((
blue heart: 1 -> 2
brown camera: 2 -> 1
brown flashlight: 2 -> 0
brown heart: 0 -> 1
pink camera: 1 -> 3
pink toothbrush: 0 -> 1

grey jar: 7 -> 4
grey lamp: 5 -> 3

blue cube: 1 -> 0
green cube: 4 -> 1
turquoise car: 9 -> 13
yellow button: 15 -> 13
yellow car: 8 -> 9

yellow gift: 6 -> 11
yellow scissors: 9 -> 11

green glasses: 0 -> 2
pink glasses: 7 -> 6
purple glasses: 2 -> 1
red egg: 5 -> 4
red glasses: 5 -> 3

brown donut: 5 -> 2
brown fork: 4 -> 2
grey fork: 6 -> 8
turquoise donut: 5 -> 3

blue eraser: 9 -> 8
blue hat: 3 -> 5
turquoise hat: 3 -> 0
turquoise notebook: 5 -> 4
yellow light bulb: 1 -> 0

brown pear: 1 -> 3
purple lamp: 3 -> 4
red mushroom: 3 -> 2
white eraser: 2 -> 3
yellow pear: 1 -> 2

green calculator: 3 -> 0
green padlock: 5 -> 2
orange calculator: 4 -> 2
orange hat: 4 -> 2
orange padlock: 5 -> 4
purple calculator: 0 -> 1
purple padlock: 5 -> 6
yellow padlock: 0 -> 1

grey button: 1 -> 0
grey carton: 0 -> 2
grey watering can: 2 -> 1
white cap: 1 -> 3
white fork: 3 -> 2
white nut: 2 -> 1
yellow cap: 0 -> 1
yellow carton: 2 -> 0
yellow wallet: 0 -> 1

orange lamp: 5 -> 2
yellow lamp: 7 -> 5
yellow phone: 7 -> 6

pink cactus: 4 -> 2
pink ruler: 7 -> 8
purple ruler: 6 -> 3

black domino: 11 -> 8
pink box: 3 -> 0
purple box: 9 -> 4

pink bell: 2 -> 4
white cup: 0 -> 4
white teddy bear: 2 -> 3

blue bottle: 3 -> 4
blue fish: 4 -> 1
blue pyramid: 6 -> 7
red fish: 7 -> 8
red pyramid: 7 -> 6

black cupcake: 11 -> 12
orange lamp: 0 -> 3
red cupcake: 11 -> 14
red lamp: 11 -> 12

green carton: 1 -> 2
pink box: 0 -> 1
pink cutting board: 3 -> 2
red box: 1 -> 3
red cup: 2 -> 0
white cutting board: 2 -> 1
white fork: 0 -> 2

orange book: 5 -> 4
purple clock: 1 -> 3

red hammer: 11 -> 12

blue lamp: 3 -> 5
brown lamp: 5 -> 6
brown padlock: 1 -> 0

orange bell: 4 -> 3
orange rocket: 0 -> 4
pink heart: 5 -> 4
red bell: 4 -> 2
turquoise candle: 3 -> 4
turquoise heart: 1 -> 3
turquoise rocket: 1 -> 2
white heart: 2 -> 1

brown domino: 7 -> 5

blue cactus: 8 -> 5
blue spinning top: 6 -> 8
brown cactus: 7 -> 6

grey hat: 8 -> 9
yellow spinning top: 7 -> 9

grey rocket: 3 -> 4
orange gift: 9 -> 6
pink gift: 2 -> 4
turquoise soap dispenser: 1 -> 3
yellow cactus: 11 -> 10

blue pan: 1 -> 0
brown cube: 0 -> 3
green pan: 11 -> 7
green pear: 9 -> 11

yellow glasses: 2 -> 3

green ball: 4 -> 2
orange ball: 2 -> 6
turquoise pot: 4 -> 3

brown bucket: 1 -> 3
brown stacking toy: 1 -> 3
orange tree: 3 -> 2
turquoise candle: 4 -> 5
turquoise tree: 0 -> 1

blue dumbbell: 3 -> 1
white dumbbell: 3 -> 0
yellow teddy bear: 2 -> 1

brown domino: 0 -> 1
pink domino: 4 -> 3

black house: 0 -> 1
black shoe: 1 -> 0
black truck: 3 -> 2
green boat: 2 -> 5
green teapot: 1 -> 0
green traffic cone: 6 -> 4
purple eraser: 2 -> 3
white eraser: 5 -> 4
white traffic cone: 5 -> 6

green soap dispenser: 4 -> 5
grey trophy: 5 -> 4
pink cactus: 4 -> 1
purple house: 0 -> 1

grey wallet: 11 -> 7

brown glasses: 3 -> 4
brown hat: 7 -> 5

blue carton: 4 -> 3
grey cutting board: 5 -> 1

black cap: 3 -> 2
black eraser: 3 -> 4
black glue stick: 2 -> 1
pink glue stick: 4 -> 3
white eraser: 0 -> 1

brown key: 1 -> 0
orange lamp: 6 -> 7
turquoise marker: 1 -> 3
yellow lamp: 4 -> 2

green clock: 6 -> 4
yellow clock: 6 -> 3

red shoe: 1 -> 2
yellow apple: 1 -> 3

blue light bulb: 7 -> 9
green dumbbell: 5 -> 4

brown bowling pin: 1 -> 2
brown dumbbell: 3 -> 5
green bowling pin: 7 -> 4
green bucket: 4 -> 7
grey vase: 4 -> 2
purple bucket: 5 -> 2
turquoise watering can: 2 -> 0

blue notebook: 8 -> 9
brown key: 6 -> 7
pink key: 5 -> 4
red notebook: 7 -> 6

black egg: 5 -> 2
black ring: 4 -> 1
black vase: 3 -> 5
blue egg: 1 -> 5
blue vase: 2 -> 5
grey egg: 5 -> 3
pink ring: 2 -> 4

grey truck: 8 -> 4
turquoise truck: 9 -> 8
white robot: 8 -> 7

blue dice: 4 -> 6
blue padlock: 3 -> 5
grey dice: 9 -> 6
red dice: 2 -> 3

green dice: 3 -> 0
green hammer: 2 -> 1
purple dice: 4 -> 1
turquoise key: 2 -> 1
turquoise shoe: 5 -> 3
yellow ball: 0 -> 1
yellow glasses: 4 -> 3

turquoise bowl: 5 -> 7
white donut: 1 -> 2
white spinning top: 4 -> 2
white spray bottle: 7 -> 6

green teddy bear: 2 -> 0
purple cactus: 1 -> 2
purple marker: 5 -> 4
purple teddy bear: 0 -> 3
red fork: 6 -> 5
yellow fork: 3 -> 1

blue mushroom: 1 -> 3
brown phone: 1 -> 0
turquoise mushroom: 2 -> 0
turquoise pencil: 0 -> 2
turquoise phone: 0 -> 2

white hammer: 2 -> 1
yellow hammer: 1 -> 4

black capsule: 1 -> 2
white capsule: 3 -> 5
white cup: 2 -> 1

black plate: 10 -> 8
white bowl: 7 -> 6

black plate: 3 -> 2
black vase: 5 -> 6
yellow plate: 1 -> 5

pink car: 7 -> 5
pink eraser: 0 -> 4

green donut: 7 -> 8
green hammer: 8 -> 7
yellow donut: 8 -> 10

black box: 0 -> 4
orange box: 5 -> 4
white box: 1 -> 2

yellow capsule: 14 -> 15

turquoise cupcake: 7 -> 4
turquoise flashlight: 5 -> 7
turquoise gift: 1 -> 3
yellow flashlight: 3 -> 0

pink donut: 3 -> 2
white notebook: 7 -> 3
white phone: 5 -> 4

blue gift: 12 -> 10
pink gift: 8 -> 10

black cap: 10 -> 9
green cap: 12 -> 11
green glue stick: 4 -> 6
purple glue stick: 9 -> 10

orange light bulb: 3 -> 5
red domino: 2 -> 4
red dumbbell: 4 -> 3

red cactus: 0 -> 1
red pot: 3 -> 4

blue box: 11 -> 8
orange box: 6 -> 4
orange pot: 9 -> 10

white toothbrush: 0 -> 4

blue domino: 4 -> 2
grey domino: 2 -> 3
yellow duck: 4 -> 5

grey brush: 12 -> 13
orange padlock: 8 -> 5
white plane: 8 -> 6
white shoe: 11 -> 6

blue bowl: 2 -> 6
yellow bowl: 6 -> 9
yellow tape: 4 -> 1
))
Copy verbatim, from the listing above, each line from the one containing "yellow plate: 1 -> 5" down to the one containing "pink donut: 3 -> 2", inclusive.

* Answer box:
yellow plate: 1 -> 5

pink car: 7 -> 5
pink eraser: 0 -> 4

green donut: 7 -> 8
green hammer: 8 -> 7
yellow donut: 8 -> 10

black box: 0 -> 4
orange box: 5 -> 4
white box: 1 -> 2

yellow capsule: 14 -> 15

turquoise cupcake: 7 -> 4
turquoise flashlight: 5 -> 7
turquoise gift: 1 -> 3
yellow flashlight: 3 -> 0

pink donut: 3 -> 2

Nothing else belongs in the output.